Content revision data
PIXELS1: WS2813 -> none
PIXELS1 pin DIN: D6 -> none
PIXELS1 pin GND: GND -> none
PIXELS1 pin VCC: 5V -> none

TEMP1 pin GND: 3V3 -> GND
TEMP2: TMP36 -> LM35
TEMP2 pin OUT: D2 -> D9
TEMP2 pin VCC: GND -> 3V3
* * *
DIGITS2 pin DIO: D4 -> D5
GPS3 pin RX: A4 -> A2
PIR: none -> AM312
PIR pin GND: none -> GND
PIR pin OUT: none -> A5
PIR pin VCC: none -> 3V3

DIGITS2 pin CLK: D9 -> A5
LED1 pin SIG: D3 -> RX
--
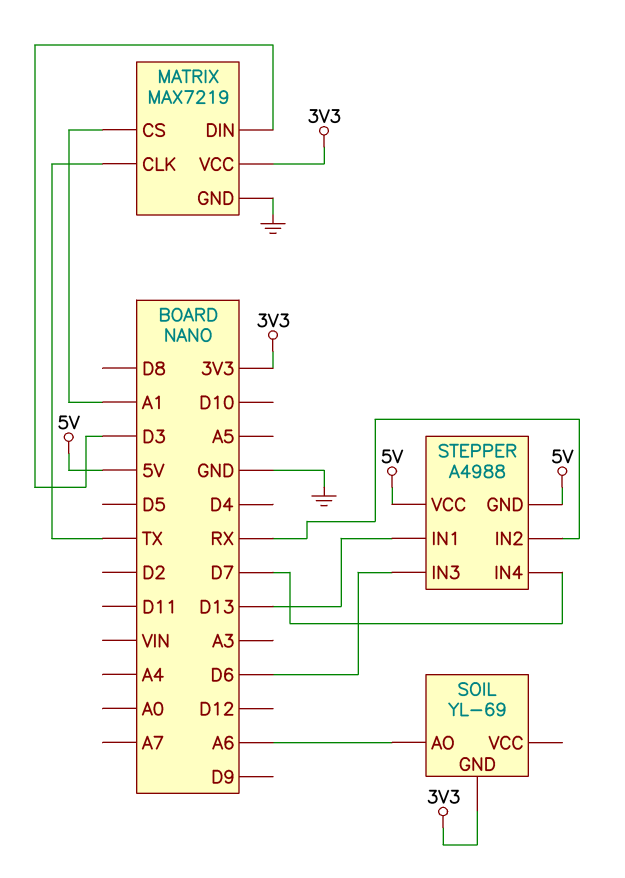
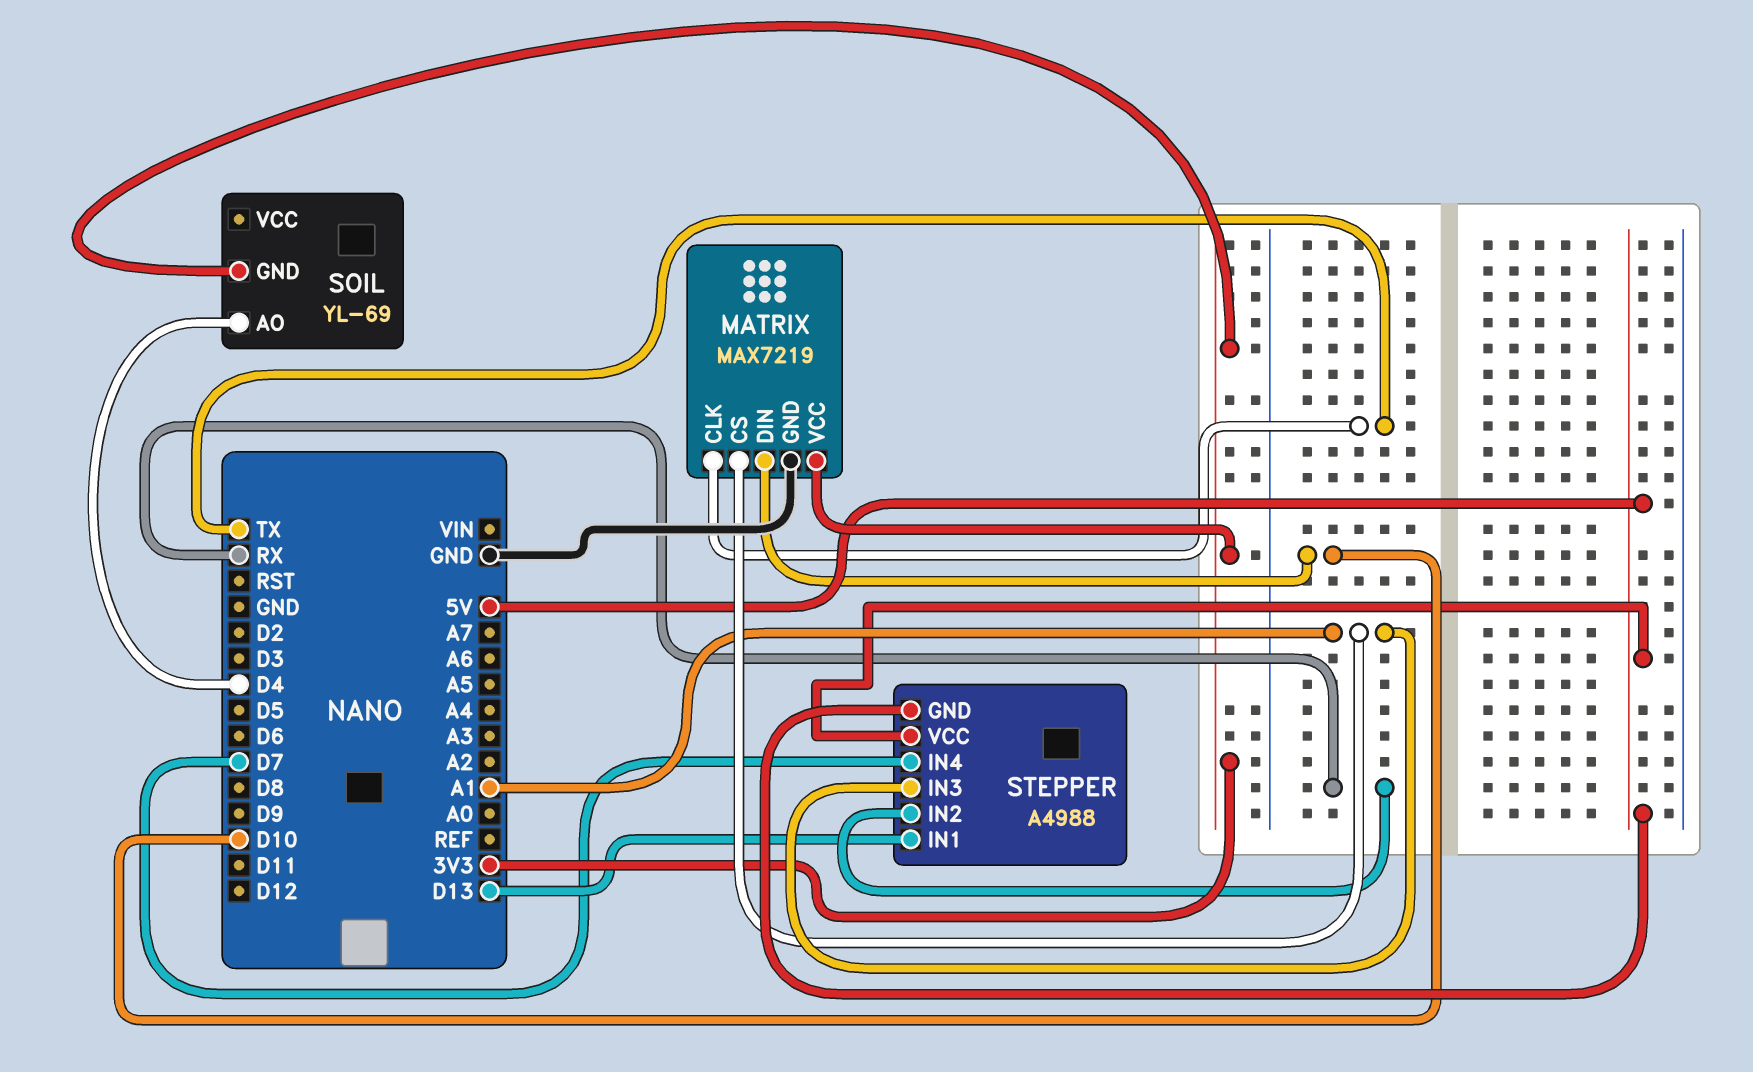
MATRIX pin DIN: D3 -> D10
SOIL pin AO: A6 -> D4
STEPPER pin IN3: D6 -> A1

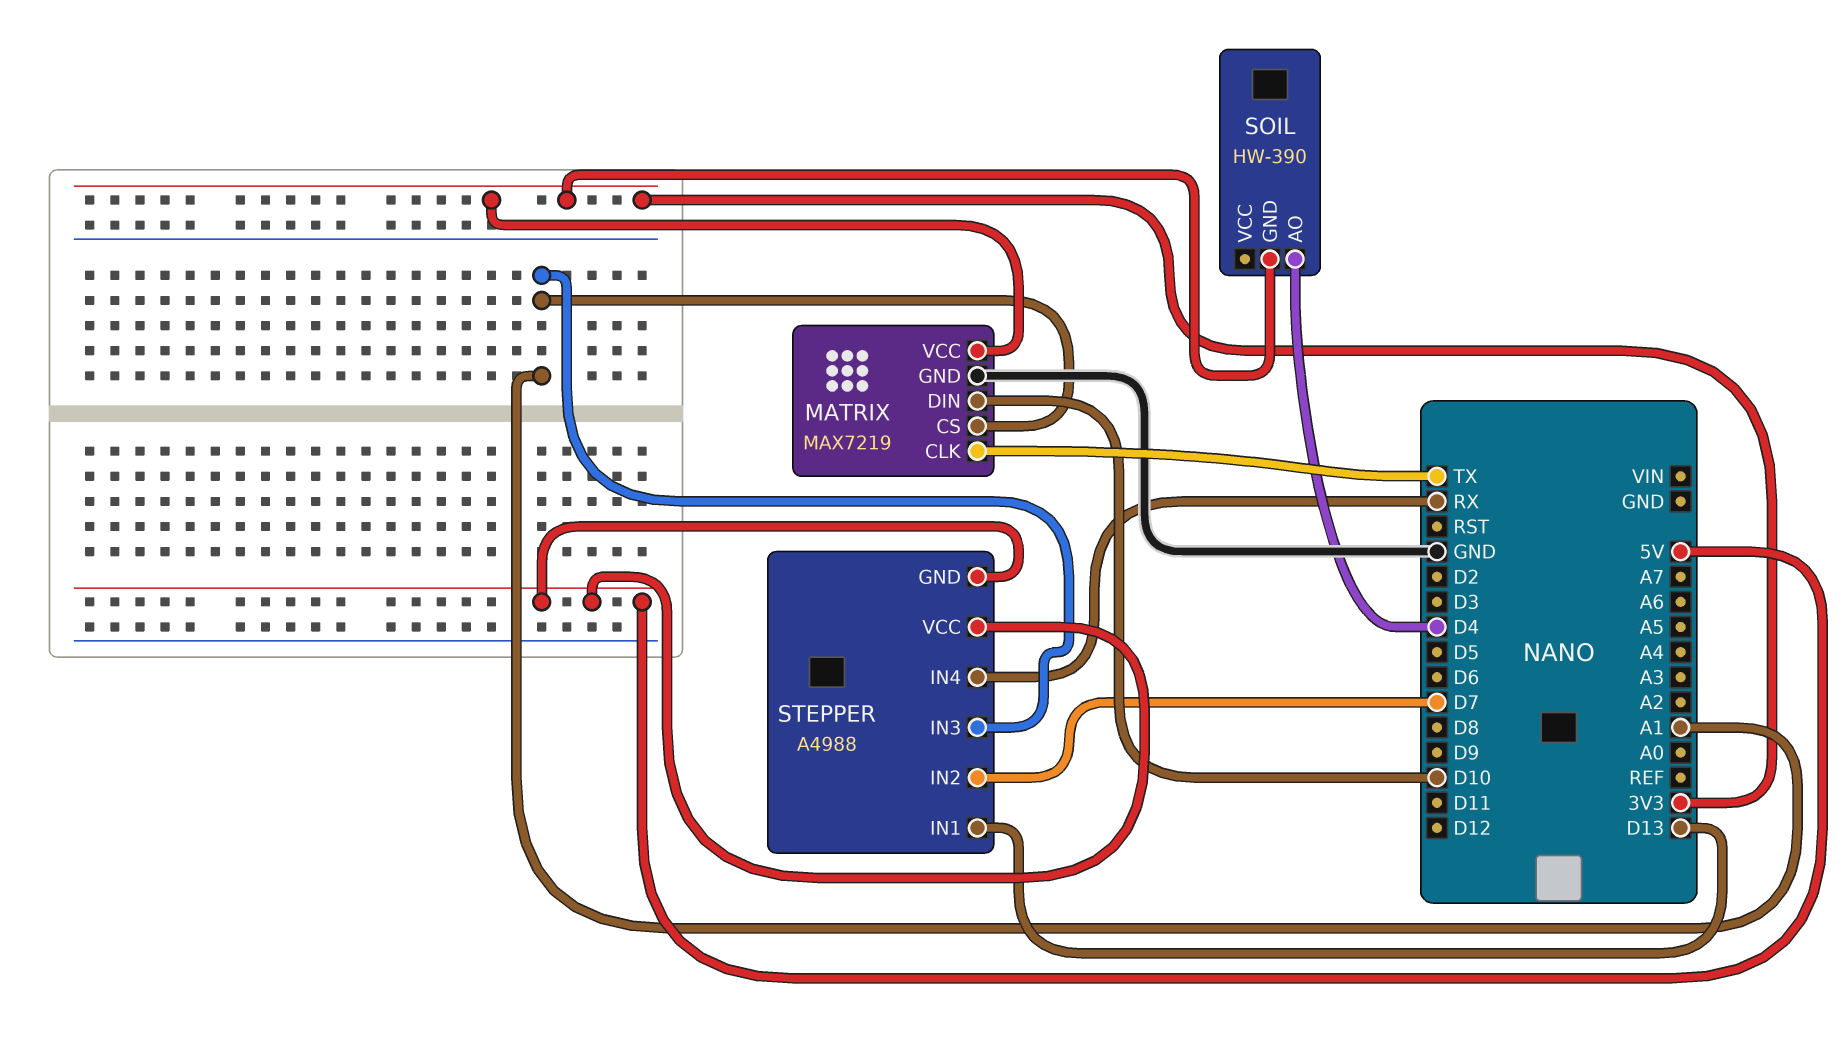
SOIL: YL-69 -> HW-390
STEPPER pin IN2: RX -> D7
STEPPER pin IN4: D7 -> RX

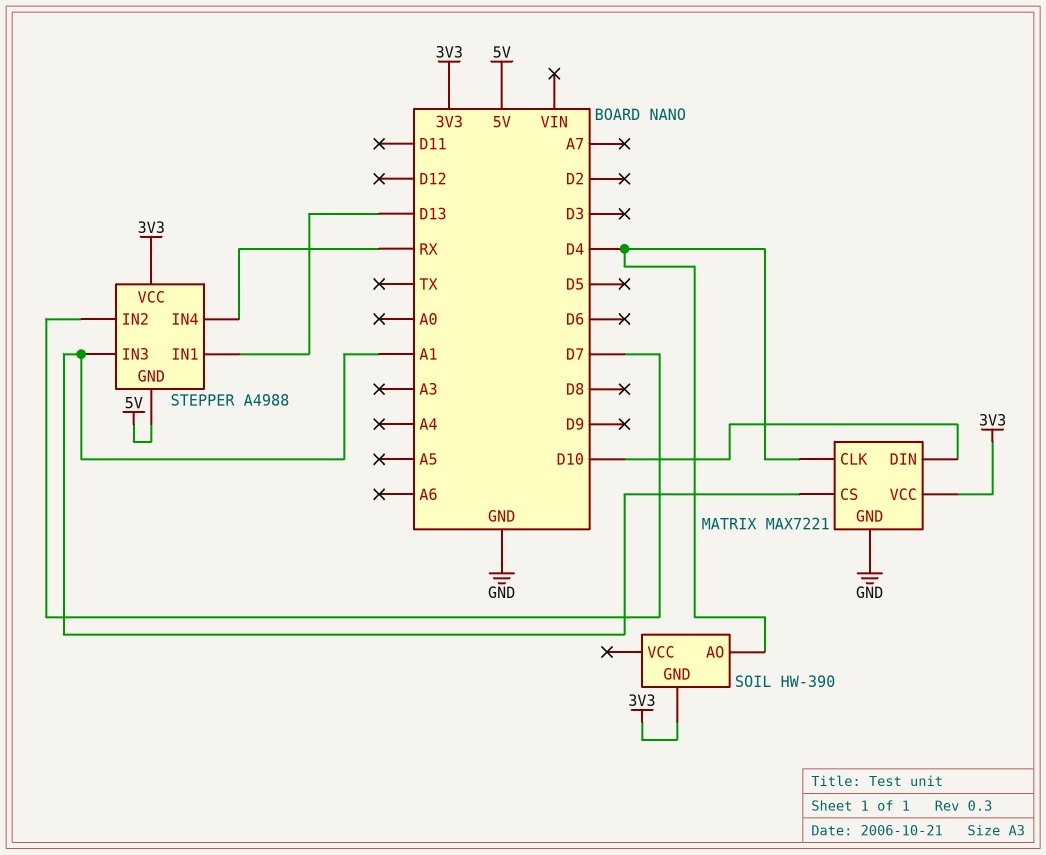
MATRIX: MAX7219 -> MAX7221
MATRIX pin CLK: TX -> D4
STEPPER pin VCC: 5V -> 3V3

Your instructions: Would you copy all lines in the records where the string "MATRIX" appears?

Exercise response:
MATRIX pin DIN: D3 -> D10
MATRIX: MAX7219 -> MAX7221
MATRIX pin CLK: TX -> D4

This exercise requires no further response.